### What the exercise asks:
Could you return the lines below exactly as they appear, starting at the line that contains "Locate an element on the page." and ending at the line that contains "received (646, 1244)", both included, and no others?

### Record list:
▼

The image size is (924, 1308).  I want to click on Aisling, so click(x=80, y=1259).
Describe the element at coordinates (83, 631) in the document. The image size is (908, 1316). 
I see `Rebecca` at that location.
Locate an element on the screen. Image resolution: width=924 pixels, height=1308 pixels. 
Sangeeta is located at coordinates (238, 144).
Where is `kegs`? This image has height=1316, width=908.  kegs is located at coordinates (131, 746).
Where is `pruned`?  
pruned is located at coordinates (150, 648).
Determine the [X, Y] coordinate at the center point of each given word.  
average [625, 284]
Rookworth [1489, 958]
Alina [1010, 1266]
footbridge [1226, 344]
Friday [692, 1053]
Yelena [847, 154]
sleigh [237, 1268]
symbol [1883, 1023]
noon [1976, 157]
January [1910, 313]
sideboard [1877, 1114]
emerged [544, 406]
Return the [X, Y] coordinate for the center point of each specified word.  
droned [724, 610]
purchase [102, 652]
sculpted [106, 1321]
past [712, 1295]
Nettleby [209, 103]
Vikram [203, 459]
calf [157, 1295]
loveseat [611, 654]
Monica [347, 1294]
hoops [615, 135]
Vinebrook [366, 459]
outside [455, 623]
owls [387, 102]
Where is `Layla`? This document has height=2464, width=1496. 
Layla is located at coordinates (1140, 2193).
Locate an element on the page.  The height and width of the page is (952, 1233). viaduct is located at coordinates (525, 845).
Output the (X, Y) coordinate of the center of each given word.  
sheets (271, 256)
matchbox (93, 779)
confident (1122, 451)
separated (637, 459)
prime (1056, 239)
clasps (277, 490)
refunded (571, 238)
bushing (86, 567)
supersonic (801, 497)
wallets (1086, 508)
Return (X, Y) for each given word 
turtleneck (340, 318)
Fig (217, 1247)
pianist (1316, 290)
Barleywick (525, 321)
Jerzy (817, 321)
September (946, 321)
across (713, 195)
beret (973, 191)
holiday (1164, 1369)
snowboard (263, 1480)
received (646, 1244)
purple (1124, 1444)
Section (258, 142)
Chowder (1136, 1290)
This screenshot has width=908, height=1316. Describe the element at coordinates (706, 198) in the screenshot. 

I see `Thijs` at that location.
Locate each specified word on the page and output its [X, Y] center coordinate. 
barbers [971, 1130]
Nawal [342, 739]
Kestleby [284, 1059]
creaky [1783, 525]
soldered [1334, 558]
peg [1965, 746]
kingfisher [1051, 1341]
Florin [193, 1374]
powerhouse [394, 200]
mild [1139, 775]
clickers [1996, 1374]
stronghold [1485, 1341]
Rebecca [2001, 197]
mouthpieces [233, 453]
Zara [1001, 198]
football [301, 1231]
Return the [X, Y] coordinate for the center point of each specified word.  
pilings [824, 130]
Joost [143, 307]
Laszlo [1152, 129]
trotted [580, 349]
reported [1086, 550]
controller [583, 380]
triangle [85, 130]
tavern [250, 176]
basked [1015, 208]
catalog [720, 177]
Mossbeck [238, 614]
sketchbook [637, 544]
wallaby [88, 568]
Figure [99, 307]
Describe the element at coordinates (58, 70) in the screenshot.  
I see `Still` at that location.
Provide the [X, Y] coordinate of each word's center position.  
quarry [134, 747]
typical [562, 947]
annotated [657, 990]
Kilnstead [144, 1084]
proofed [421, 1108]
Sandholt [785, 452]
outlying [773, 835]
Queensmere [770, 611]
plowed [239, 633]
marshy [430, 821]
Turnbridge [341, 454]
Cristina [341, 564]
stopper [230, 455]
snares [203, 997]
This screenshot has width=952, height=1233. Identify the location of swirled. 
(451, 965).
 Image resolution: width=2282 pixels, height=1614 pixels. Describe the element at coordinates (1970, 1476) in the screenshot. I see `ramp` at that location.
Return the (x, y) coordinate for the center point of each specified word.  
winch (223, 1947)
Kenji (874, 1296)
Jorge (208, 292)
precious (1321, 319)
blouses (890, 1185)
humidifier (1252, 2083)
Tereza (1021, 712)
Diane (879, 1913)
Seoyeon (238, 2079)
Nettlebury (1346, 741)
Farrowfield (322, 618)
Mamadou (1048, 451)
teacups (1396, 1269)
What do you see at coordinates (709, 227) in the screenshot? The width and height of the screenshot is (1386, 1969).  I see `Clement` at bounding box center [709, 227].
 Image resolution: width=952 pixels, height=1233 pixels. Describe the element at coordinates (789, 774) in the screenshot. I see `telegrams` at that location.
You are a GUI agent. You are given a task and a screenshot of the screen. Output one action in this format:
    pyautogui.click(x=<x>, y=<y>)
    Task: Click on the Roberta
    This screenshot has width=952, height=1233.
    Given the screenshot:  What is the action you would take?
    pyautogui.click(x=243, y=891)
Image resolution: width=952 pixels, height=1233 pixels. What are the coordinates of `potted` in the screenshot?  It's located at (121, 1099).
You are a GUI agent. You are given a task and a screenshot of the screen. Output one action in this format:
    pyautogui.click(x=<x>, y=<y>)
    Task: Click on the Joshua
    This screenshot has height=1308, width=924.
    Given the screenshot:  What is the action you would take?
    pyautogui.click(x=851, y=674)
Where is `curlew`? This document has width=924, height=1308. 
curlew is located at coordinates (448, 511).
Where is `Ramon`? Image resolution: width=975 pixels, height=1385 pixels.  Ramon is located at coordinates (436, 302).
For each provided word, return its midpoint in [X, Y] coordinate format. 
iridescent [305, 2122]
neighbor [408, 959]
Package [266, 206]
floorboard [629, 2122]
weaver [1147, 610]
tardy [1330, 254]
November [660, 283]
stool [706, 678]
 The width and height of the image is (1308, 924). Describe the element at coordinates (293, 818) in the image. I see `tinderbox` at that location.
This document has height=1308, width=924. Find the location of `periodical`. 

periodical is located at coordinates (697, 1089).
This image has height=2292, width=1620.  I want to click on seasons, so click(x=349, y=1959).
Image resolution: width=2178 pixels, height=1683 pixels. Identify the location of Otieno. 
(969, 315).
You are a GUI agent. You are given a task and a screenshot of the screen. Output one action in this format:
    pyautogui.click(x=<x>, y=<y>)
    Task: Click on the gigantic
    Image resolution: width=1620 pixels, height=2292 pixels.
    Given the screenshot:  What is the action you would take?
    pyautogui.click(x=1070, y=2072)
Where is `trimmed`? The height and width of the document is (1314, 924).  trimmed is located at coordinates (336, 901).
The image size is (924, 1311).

▲

### Finished exercise:
Locate an element on the page.  The height and width of the page is (952, 1233). viaduct is located at coordinates (525, 845).
Output the (X, Y) coordinate of the center of each given word.  
sheets (271, 256)
matchbox (93, 779)
confident (1122, 451)
separated (637, 459)
prime (1056, 239)
clasps (277, 490)
refunded (571, 238)
bushing (86, 567)
supersonic (801, 497)
wallets (1086, 508)
Return (X, Y) for each given word 
turtleneck (340, 318)
Fig (217, 1247)
pianist (1316, 290)
Barleywick (525, 321)
Jerzy (817, 321)
September (946, 321)
across (713, 195)
beret (973, 191)
holiday (1164, 1369)
snowboard (263, 1480)
received (646, 1244)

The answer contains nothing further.